- MATERIAL FOR THIS EXERCISE:
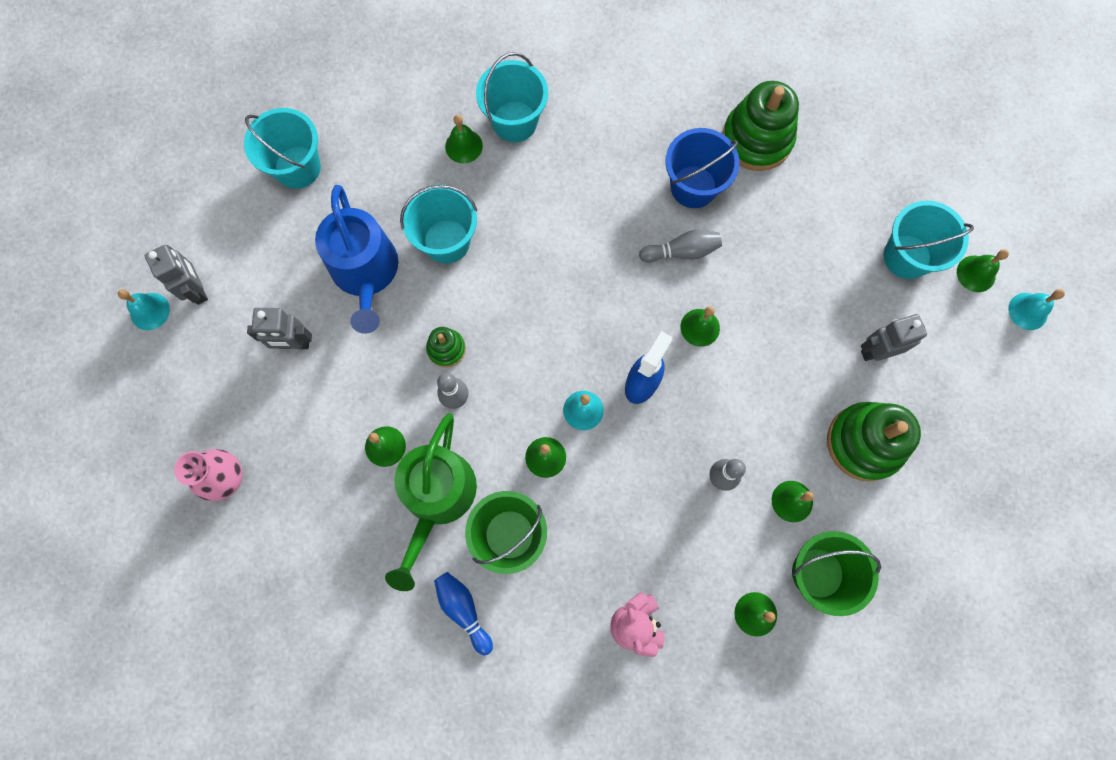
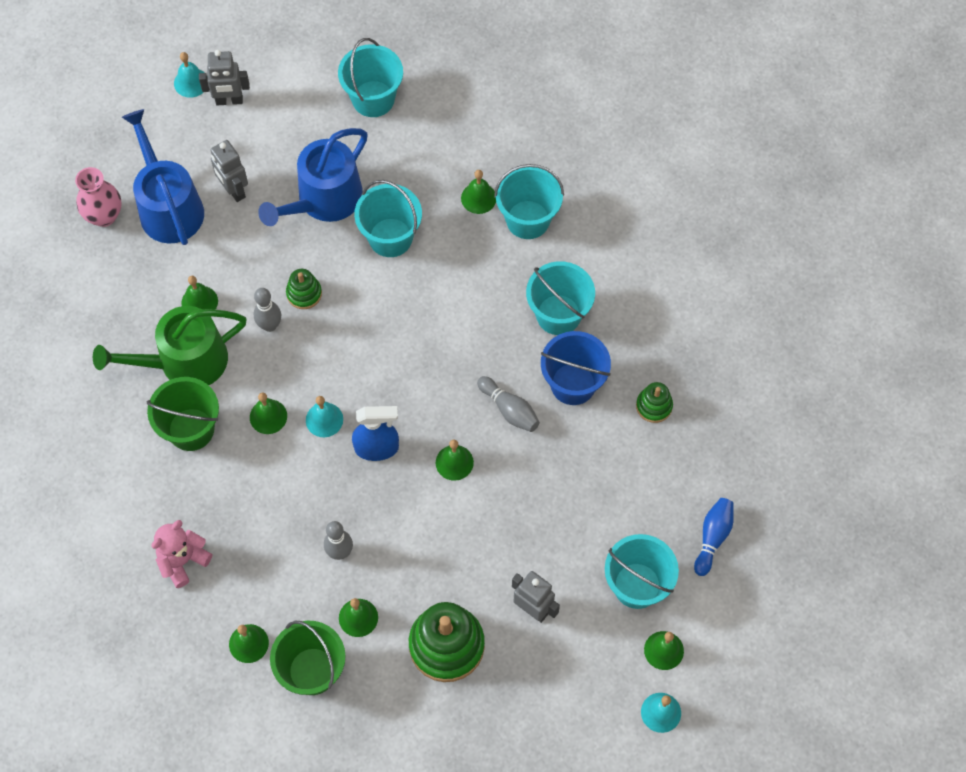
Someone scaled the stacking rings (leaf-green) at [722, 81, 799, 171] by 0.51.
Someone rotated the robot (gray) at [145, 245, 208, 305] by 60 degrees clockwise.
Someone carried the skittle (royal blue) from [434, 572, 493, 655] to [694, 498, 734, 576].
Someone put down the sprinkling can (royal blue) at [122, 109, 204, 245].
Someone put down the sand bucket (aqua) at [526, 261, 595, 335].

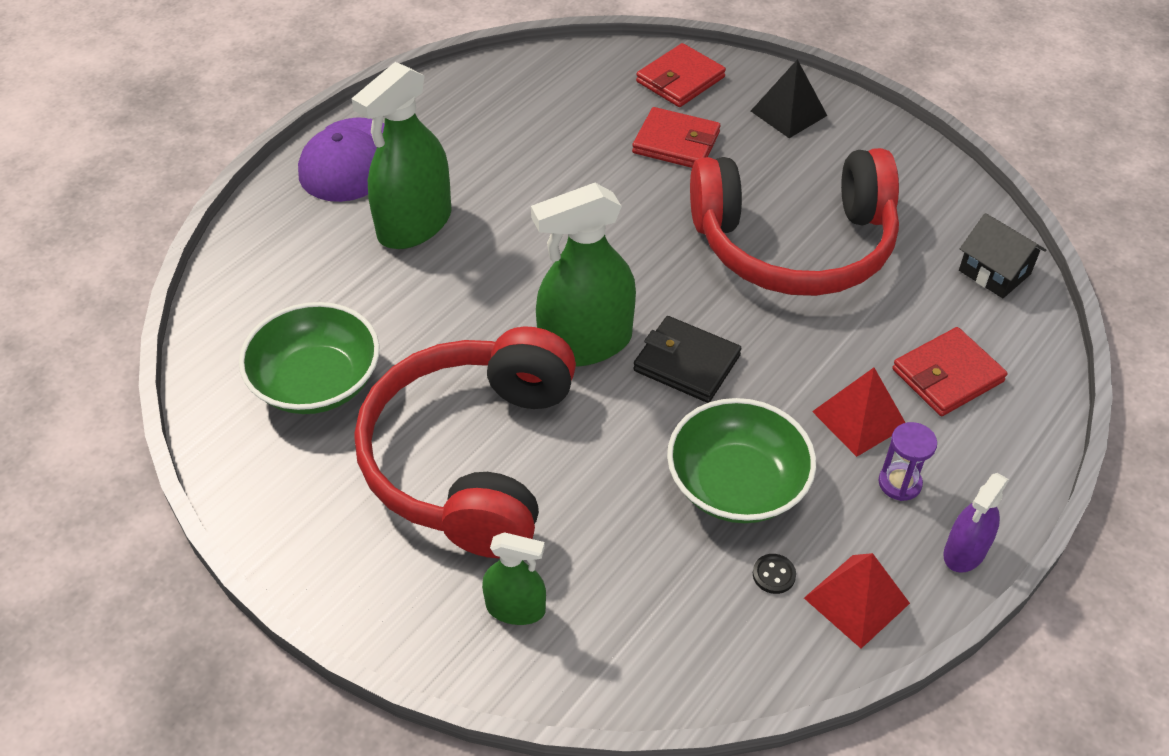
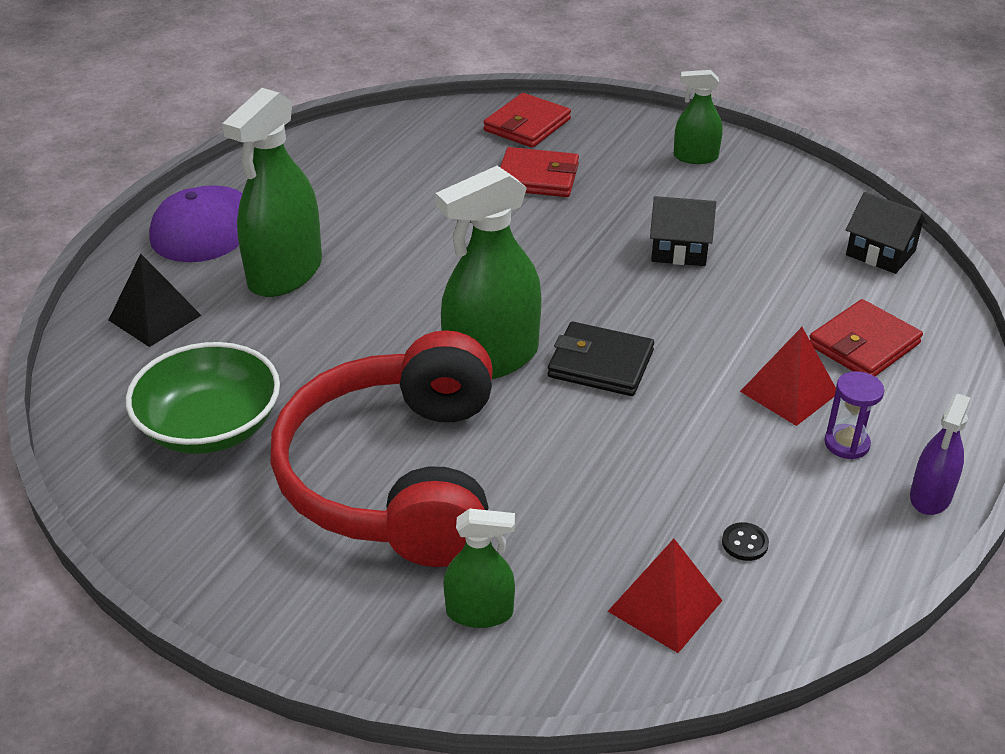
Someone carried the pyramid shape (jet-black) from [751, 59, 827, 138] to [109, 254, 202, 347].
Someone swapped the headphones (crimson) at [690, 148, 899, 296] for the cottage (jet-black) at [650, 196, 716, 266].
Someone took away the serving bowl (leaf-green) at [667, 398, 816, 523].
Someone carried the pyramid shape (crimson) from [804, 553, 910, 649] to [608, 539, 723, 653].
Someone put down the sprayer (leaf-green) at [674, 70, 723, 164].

...

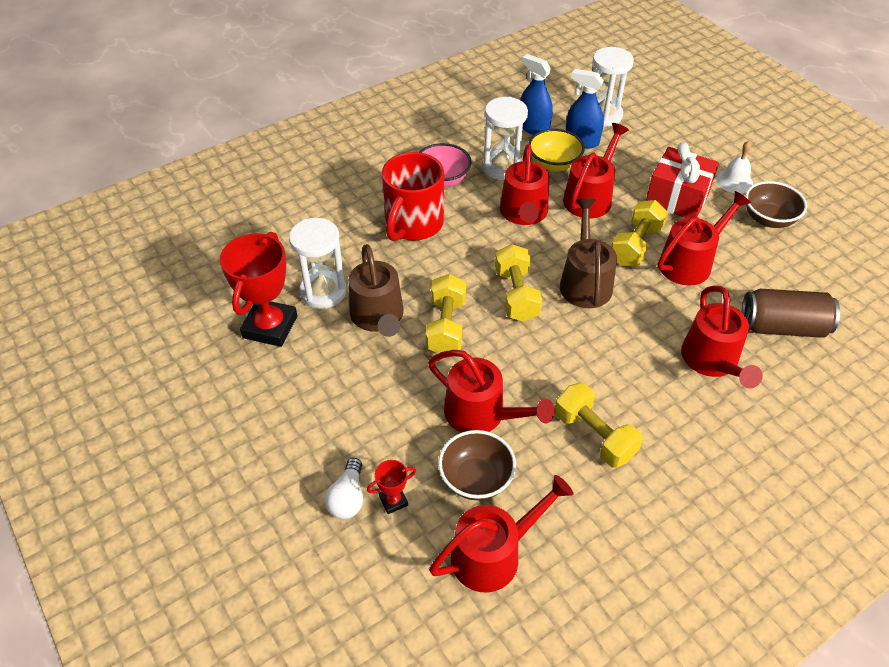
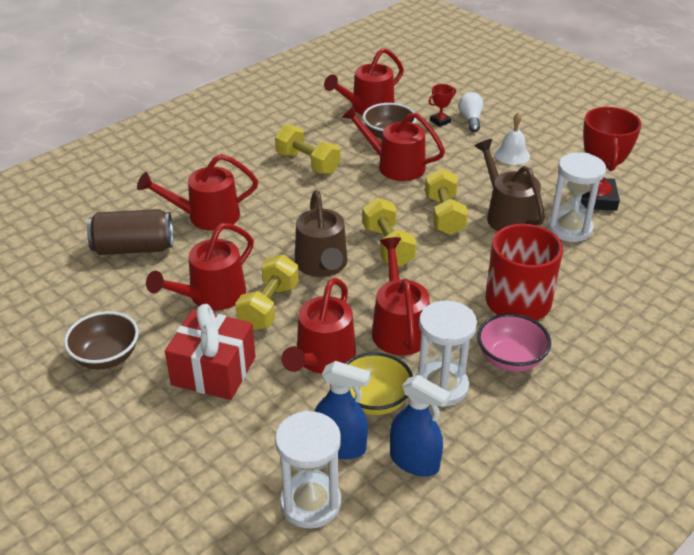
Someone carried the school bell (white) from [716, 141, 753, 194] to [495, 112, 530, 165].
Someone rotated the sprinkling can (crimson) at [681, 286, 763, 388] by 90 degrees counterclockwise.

...

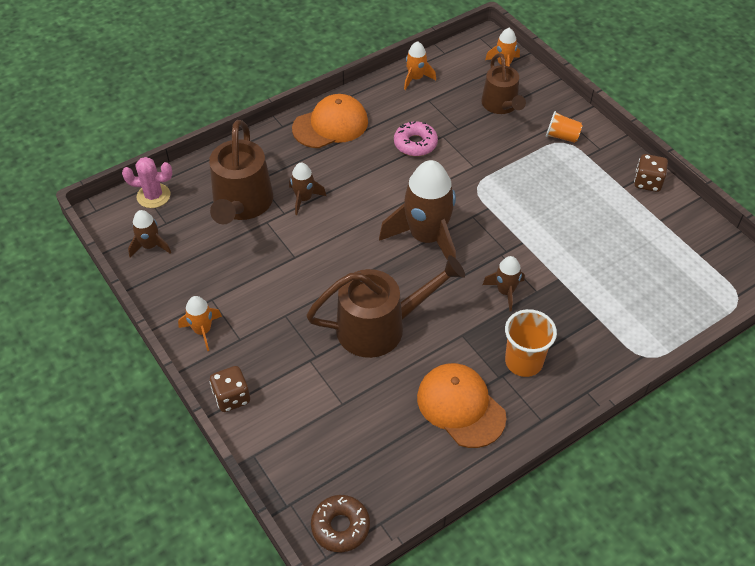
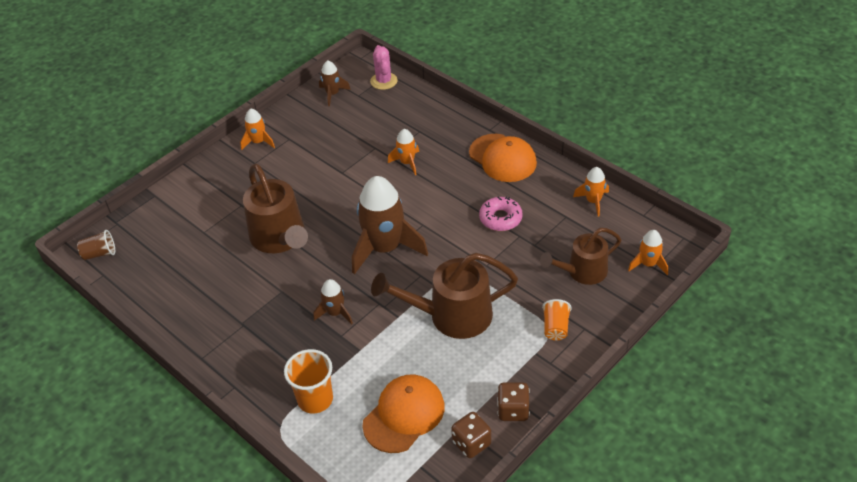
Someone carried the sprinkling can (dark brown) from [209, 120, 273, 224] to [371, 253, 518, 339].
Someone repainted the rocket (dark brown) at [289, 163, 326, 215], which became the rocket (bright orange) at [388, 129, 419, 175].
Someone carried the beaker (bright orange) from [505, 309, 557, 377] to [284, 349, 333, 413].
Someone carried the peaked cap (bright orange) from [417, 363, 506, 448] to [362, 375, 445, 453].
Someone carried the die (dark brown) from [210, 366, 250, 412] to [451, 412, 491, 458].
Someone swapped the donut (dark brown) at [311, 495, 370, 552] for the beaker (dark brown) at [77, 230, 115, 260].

- EXERCISE DIRECTIONS:
Give back precisely the lines above that start at the line containing "Someone scaled the" and end at the line containing "Someone put down the sprinkling", inclusive. No other lines belong in the output.

- ANSWER AREA:
Someone scaled the stacking rings (leaf-green) at [722, 81, 799, 171] by 0.51.
Someone rotated the robot (gray) at [145, 245, 208, 305] by 60 degrees clockwise.
Someone carried the skittle (royal blue) from [434, 572, 493, 655] to [694, 498, 734, 576].
Someone put down the sprinkling can (royal blue) at [122, 109, 204, 245].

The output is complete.